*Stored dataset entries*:
— Start —

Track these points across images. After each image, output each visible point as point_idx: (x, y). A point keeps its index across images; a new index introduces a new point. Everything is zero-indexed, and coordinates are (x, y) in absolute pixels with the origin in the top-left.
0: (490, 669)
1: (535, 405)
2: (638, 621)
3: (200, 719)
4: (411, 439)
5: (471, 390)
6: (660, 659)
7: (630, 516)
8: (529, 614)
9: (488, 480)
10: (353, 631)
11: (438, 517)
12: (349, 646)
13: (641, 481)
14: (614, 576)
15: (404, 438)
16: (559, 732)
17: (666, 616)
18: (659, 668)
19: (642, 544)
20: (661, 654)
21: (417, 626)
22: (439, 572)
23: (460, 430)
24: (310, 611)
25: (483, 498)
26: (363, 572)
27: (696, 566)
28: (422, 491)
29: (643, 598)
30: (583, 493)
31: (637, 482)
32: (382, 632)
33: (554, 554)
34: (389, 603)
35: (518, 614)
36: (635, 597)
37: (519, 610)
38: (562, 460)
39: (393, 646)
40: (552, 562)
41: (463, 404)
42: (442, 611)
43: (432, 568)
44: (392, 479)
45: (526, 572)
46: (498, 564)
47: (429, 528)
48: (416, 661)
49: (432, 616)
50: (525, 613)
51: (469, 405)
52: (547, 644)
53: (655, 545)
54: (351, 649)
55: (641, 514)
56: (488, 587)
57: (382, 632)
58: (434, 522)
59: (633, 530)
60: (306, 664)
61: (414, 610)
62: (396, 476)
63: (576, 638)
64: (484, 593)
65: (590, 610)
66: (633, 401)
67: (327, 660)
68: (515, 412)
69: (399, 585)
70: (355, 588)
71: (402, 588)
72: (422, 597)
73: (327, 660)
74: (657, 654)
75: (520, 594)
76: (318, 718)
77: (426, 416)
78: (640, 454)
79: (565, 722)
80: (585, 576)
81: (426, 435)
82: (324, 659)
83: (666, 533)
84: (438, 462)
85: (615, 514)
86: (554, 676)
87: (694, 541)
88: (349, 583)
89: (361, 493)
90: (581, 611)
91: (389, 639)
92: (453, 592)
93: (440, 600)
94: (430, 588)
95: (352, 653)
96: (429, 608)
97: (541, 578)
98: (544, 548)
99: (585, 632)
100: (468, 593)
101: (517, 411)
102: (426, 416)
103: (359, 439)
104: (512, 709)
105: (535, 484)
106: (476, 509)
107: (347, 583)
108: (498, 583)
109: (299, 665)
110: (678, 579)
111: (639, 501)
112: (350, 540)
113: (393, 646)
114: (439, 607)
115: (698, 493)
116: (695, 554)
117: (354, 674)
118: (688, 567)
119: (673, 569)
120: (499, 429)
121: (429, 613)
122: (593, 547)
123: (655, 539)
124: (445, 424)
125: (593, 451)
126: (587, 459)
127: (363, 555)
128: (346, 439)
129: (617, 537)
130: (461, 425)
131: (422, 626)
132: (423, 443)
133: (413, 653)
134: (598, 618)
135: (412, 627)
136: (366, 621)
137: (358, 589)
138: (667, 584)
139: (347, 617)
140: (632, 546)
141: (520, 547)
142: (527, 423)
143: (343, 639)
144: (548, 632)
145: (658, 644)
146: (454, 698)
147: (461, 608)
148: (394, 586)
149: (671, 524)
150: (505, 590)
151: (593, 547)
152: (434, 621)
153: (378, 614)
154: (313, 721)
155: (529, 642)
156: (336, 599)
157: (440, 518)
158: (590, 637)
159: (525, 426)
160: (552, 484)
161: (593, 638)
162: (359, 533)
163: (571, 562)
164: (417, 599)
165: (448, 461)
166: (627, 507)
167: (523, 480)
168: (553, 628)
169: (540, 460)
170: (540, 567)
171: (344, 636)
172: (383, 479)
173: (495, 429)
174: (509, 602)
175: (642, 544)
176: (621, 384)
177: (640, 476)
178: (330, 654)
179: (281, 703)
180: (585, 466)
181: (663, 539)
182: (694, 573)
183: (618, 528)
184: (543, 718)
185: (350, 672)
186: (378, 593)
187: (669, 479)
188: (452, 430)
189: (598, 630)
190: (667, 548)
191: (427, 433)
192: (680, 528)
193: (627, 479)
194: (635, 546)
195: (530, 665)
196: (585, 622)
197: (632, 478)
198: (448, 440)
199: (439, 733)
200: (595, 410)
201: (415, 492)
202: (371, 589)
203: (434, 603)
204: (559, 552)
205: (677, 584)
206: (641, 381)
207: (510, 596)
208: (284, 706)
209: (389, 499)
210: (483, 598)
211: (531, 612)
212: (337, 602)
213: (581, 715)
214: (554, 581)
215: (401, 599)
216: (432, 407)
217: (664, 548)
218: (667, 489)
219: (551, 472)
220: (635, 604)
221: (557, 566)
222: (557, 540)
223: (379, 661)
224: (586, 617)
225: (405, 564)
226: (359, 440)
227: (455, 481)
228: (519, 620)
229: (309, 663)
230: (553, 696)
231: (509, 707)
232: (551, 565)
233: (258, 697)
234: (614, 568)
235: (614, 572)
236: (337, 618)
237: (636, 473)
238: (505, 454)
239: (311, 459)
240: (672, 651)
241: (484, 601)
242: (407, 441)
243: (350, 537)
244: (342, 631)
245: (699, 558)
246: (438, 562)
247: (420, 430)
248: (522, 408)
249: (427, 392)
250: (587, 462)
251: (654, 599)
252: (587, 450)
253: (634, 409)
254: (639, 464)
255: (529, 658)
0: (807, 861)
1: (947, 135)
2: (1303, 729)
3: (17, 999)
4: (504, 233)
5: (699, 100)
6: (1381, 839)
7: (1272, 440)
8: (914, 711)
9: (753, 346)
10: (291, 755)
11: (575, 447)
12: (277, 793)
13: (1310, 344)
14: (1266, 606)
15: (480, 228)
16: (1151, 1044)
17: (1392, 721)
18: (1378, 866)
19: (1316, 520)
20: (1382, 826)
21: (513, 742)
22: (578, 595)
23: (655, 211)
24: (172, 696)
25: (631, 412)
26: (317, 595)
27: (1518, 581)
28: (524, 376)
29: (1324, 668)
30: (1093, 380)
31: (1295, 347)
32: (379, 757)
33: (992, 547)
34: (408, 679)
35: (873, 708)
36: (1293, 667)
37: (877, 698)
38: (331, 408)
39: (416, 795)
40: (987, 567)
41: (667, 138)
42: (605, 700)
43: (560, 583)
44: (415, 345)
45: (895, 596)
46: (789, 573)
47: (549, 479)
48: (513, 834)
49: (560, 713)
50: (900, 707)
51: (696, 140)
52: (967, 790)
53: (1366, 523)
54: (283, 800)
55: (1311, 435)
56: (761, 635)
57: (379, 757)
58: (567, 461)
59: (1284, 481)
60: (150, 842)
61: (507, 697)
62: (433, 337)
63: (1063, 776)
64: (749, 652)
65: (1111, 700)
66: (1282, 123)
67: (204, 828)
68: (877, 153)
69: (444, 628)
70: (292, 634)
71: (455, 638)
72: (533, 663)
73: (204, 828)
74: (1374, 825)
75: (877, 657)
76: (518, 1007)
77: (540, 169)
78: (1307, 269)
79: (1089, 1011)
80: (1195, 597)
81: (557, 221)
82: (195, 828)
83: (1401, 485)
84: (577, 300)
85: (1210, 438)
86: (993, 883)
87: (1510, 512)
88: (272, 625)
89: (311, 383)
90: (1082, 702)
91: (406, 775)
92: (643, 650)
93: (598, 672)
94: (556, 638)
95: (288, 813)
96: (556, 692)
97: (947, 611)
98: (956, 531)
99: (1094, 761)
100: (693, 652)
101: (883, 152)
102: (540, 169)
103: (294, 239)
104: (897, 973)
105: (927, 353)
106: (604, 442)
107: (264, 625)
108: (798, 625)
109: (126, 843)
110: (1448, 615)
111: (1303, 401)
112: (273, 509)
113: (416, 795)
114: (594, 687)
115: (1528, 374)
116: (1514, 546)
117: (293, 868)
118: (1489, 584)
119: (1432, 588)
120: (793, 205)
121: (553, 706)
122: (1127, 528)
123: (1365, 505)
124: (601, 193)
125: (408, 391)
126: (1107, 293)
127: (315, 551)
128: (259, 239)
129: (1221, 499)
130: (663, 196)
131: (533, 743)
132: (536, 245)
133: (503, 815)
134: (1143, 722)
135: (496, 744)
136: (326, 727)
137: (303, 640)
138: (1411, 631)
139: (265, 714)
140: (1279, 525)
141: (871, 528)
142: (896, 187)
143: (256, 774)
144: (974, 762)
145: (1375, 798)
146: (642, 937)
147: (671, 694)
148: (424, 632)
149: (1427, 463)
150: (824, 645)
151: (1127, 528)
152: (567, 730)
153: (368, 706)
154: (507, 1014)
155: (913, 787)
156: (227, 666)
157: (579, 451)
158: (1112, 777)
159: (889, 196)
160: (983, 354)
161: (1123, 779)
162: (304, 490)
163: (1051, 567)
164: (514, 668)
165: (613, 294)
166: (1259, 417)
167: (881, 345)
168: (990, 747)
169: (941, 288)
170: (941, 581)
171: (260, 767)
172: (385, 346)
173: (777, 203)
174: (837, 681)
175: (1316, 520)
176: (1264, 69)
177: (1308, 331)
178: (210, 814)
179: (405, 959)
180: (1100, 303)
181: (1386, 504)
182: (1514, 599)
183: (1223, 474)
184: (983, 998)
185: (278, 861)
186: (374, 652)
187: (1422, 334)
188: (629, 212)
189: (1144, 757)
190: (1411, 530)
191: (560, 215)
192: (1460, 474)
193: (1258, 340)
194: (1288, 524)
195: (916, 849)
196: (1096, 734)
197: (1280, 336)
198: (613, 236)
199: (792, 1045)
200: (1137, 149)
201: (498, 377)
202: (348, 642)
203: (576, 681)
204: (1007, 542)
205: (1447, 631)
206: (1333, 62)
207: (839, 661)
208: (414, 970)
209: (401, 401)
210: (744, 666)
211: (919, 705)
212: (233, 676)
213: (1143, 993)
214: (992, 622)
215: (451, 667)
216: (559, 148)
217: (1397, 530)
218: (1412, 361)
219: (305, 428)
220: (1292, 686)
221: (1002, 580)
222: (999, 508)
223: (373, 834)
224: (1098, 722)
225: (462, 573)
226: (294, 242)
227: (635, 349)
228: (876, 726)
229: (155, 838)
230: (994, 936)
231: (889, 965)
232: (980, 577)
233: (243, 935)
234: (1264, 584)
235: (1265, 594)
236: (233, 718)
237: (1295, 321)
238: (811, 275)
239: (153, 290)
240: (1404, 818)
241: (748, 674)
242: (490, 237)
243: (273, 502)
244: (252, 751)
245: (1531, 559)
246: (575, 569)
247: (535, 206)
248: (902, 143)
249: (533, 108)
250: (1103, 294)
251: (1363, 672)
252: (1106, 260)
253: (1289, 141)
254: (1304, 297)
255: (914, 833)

— End —

*Problem requirements*:
Reproduce the lines from the start of the records through the line containing "133: (413, 653)", swapping "top-left" for "upper-left" and leaving everything else unchanged.

*Reply*:
Track these points across images. After each image, output each visible point as point_idx: (x, y). A point keeps its index across images; a new index introduces a new point. Everything is zero-indexed, and coordinates are (x, y) in absolute pixels with the origin in the upper-left.
0: (490, 669)
1: (535, 405)
2: (638, 621)
3: (200, 719)
4: (411, 439)
5: (471, 390)
6: (660, 659)
7: (630, 516)
8: (529, 614)
9: (488, 480)
10: (353, 631)
11: (438, 517)
12: (349, 646)
13: (641, 481)
14: (614, 576)
15: (404, 438)
16: (559, 732)
17: (666, 616)
18: (659, 668)
19: (642, 544)
20: (661, 654)
21: (417, 626)
22: (439, 572)
23: (460, 430)
24: (310, 611)
25: (483, 498)
26: (363, 572)
27: (696, 566)
28: (422, 491)
29: (643, 598)
30: (583, 493)
31: (637, 482)
32: (382, 632)
33: (554, 554)
34: (389, 603)
35: (518, 614)
36: (635, 597)
37: (519, 610)
38: (562, 460)
39: (393, 646)
40: (552, 562)
41: (463, 404)
42: (442, 611)
43: (432, 568)
44: (392, 479)
45: (526, 572)
46: (498, 564)
47: (429, 528)
48: (416, 661)
49: (432, 616)
50: (525, 613)
51: (469, 405)
52: (547, 644)
53: (655, 545)
54: (351, 649)
55: (641, 514)
56: (488, 587)
57: (382, 632)
58: (434, 522)
59: (633, 530)
60: (306, 664)
61: (414, 610)
62: (396, 476)
63: (576, 638)
64: (484, 593)
65: (590, 610)
66: (633, 401)
67: (327, 660)
68: (515, 412)
69: (399, 585)
70: (355, 588)
71: (402, 588)
72: (422, 597)
73: (327, 660)
74: (657, 654)
75: (520, 594)
76: (318, 718)
77: (426, 416)
78: (640, 454)
79: (565, 722)
80: (585, 576)
81: (426, 435)
82: (324, 659)
83: (666, 533)
84: (438, 462)
85: (615, 514)
86: (554, 676)
87: (694, 541)
88: (349, 583)
89: (361, 493)
90: (581, 611)
91: (389, 639)
92: (453, 592)
93: (440, 600)
94: (430, 588)
95: (352, 653)
96: (429, 608)
97: (541, 578)
98: (544, 548)
99: (585, 632)
100: (468, 593)
101: (517, 411)
102: (426, 416)
103: (359, 439)
104: (512, 709)
105: (535, 484)
106: (476, 509)
107: (347, 583)
108: (498, 583)
109: (299, 665)
110: (678, 579)
111: (639, 501)
112: (350, 540)
113: (393, 646)
114: (439, 607)
115: (698, 493)
116: (695, 554)
117: (354, 674)
118: (688, 567)
119: (673, 569)
120: (499, 429)
121: (429, 613)
122: (593, 547)
123: (655, 539)
124: (445, 424)
125: (593, 451)
126: (587, 459)
127: (363, 555)
128: (346, 439)
129: (617, 537)
130: (461, 425)
131: (422, 626)
132: (423, 443)
133: (413, 653)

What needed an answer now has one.